[Excerpted data — start]

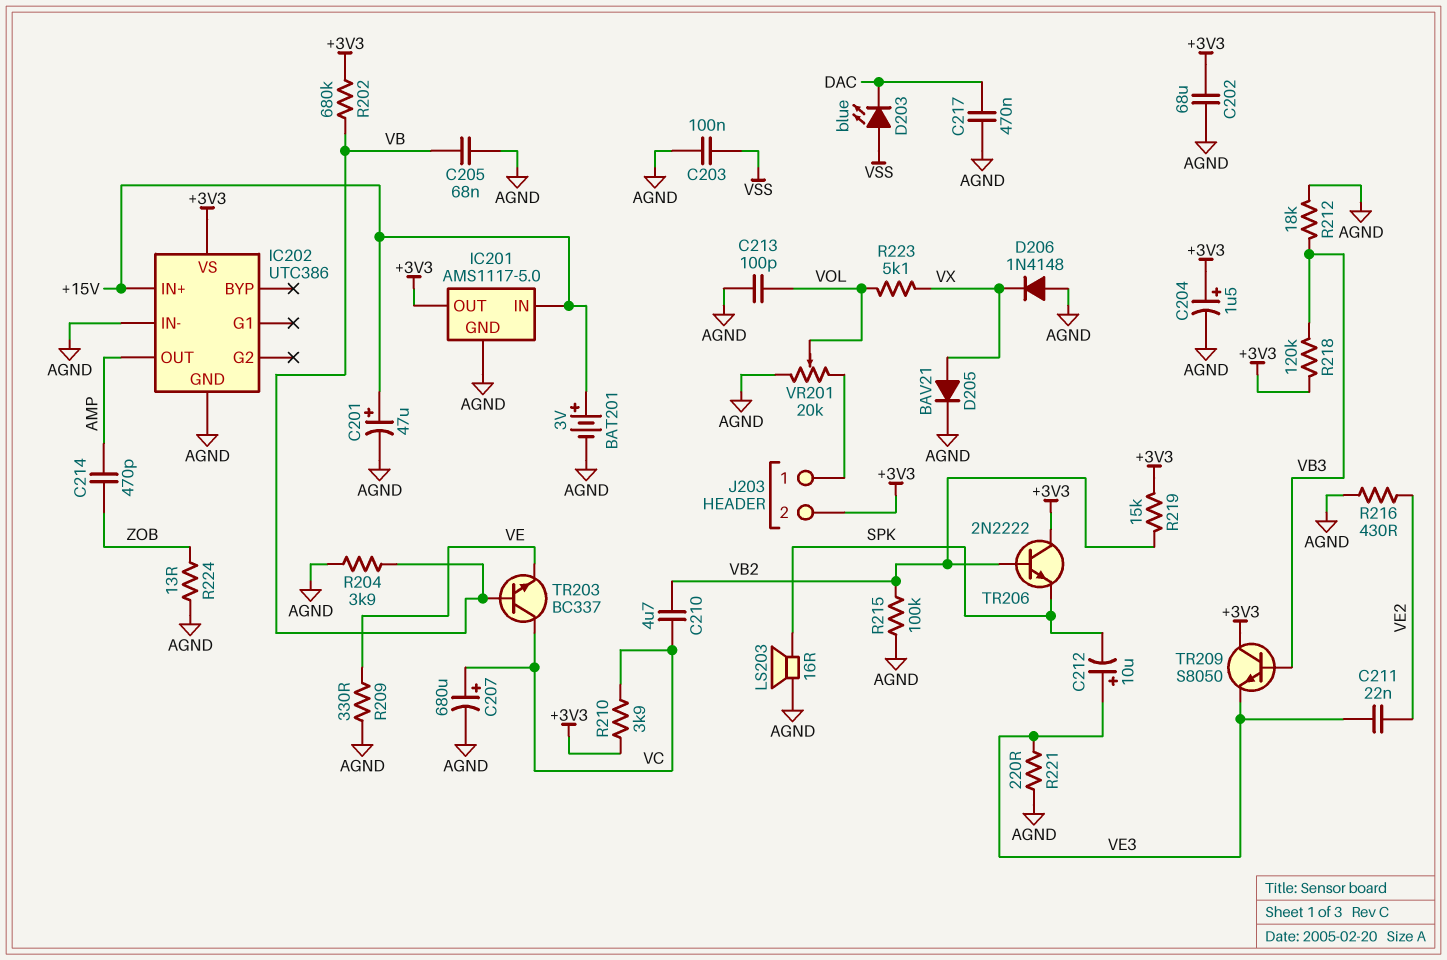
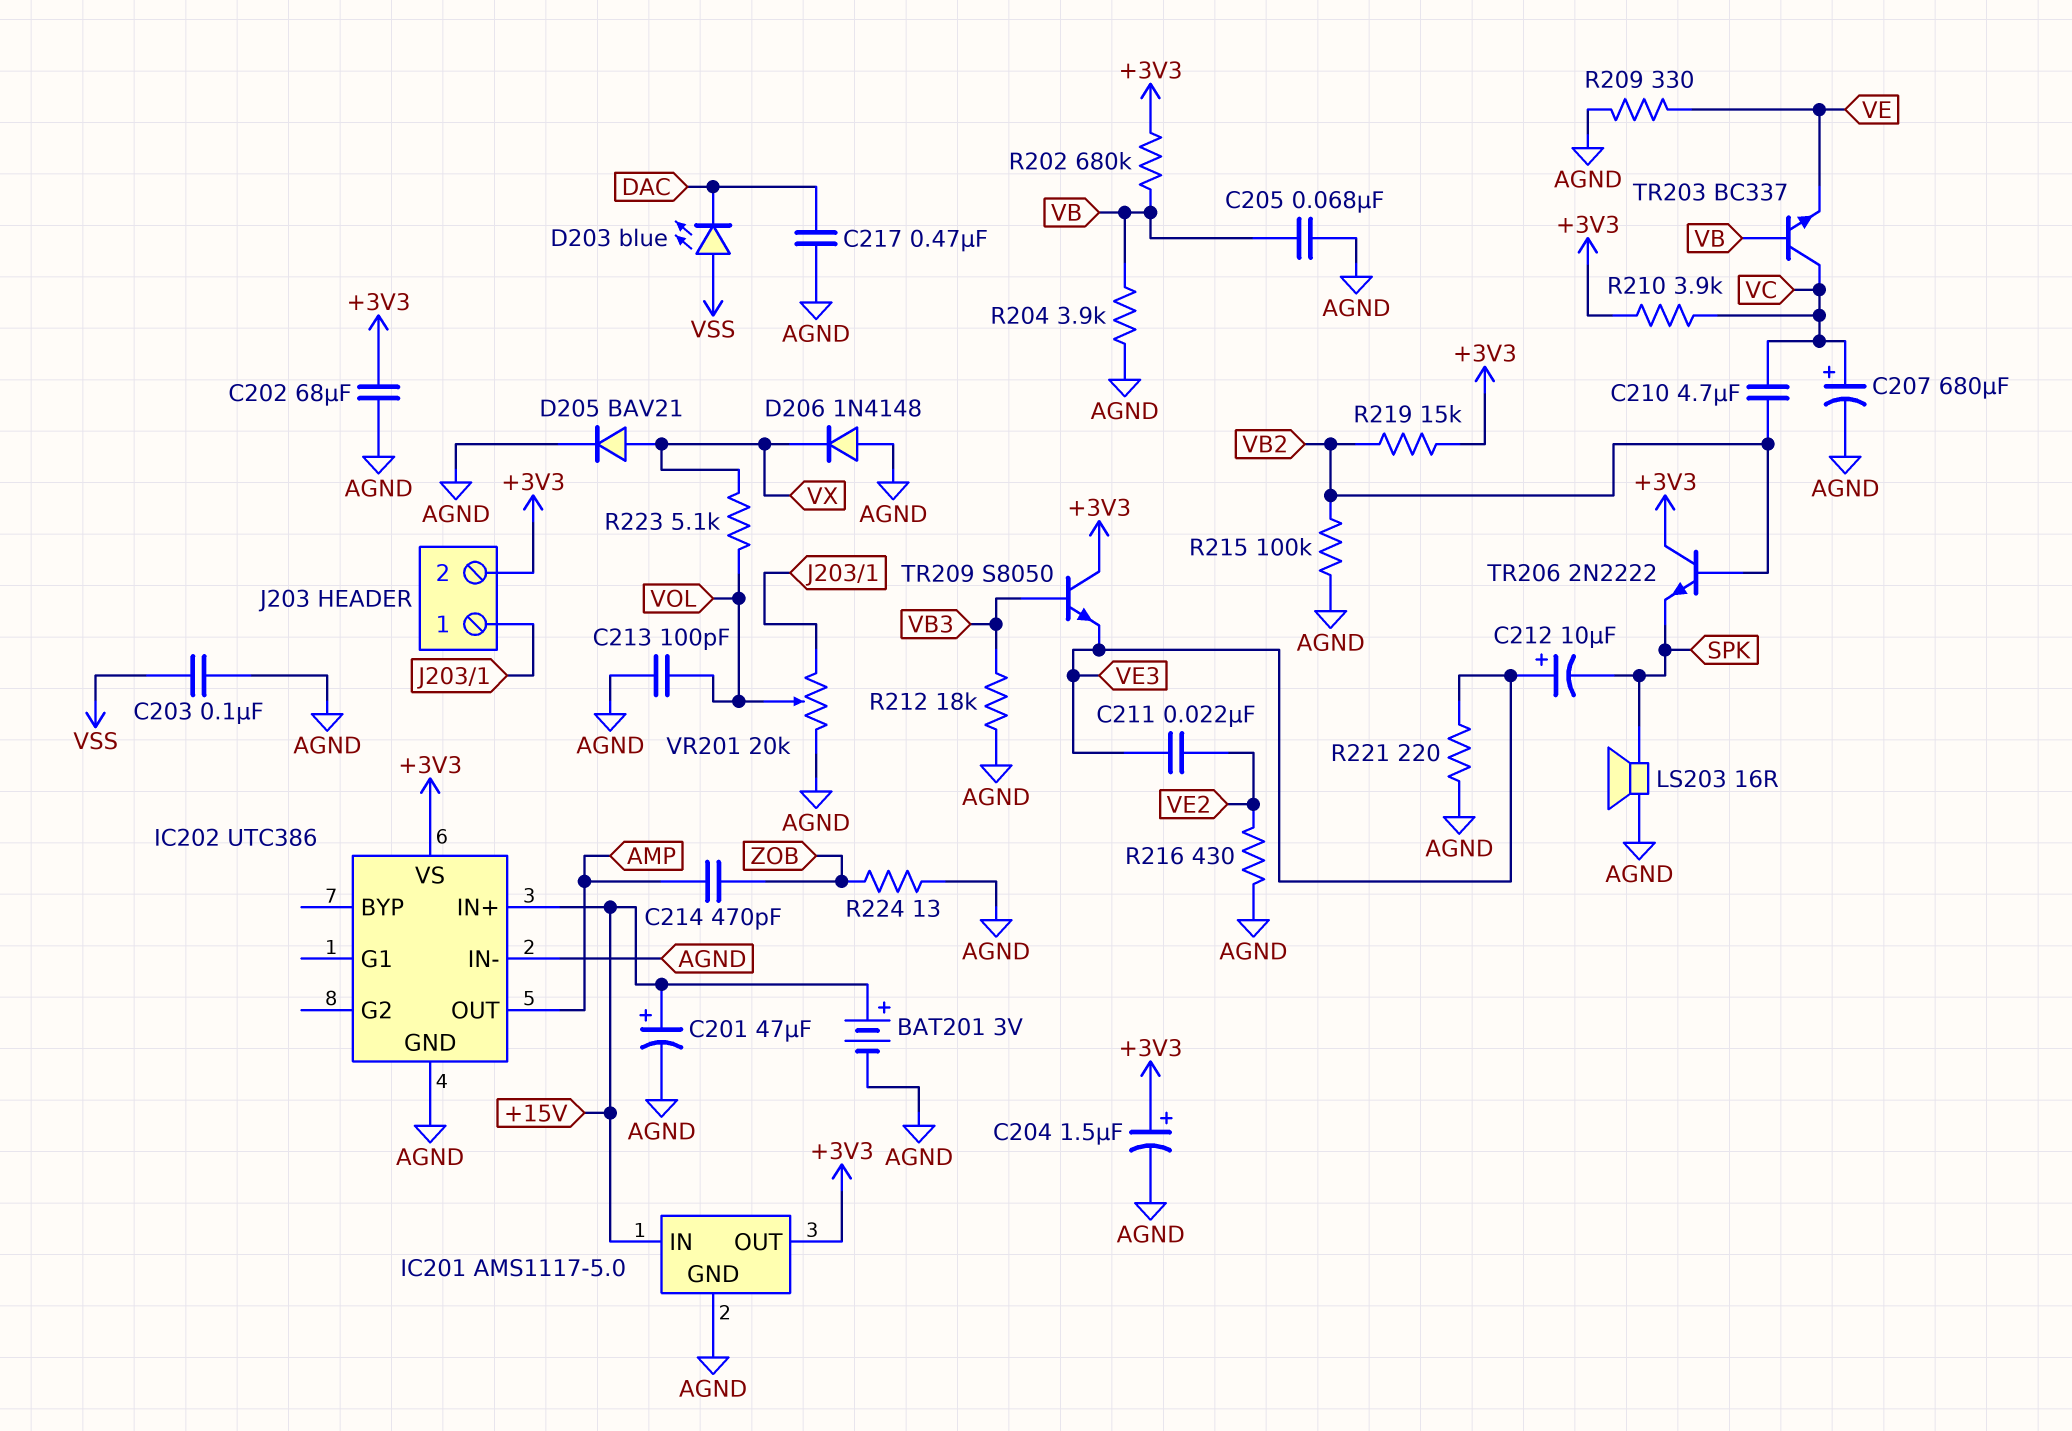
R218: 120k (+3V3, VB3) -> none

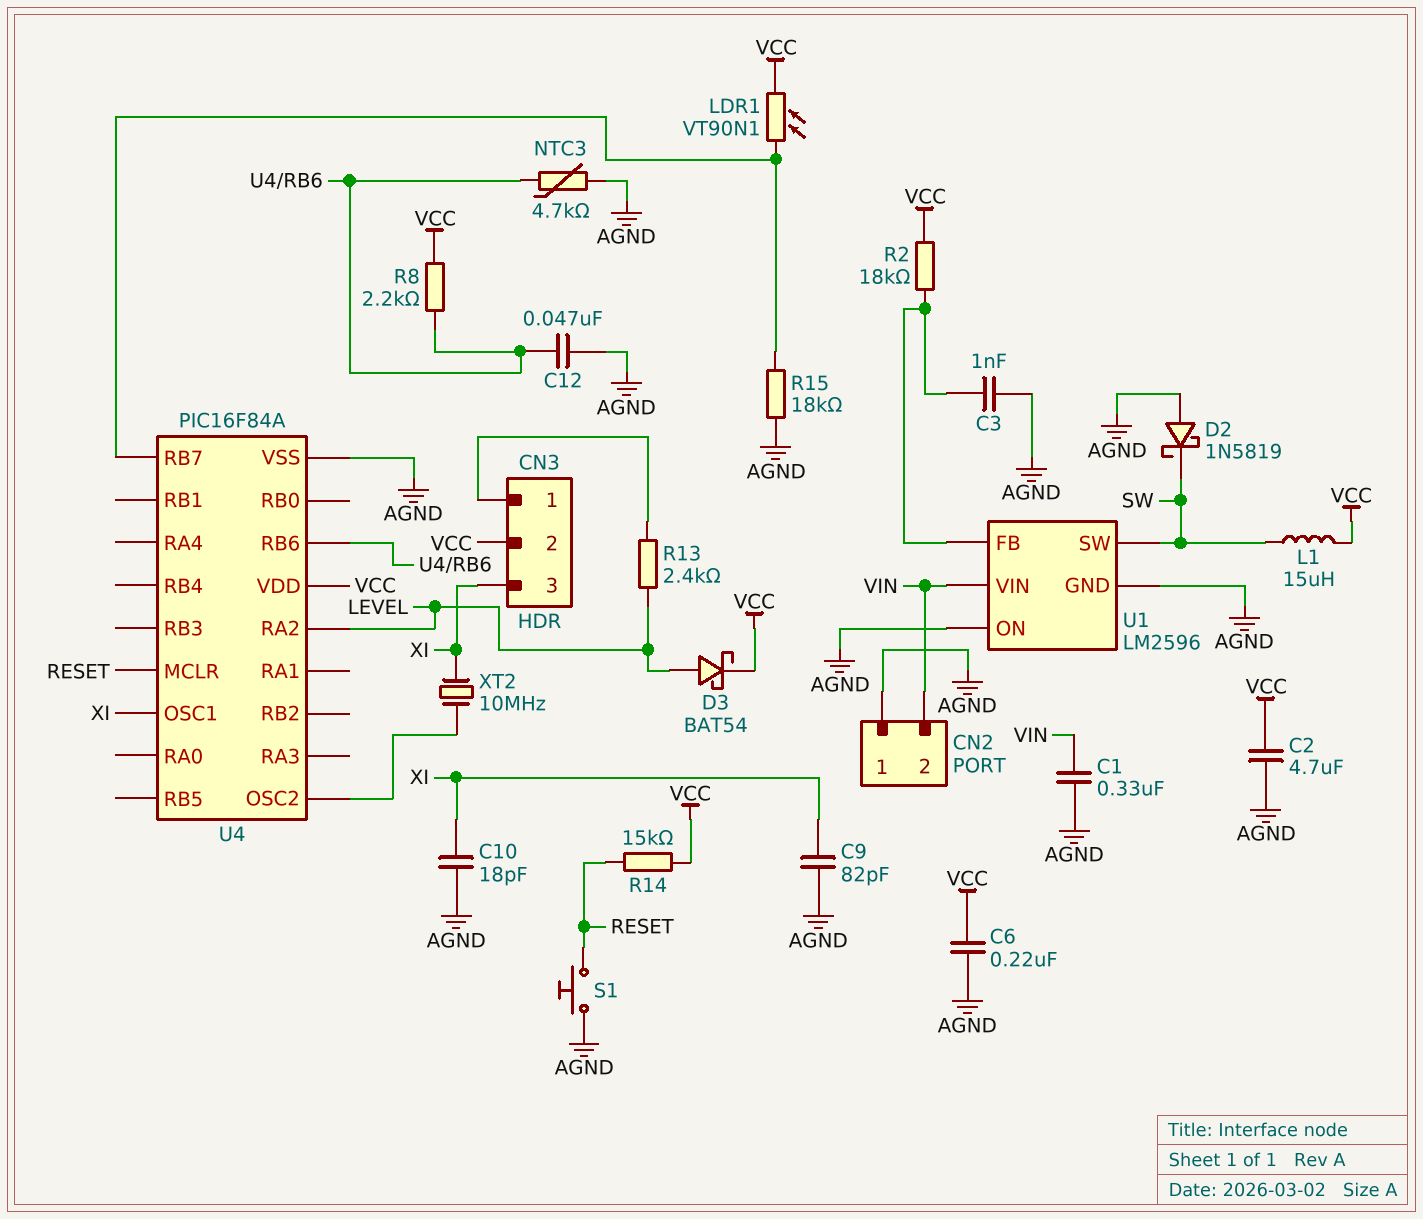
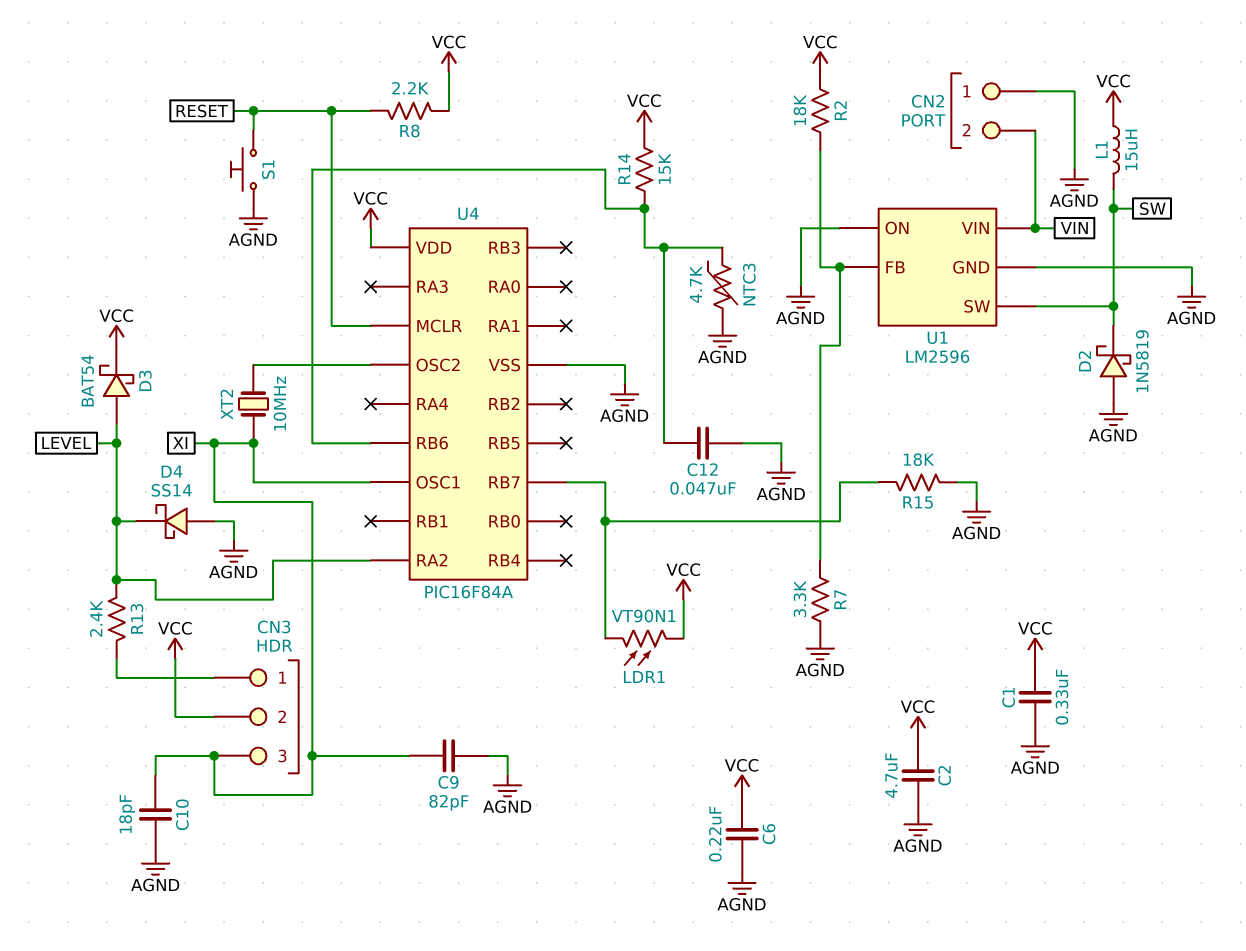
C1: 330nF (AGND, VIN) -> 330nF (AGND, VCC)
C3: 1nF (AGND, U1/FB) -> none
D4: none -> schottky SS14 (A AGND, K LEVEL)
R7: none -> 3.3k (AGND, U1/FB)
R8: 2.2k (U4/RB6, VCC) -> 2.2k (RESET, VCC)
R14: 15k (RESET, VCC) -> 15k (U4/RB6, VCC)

[Excerpted data — finish]

▶ _Work instruction_
From the first line to the last, set down the records exactly, leaving out images.

▶ _Task answer_
R218: 120k (+3V3, VB3) -> none

C1: 330nF (AGND, VIN) -> 330nF (AGND, VCC)
C3: 1nF (AGND, U1/FB) -> none
D4: none -> schottky SS14 (A AGND, K LEVEL)
R7: none -> 3.3k (AGND, U1/FB)
R8: 2.2k (U4/RB6, VCC) -> 2.2k (RESET, VCC)
R14: 15k (RESET, VCC) -> 15k (U4/RB6, VCC)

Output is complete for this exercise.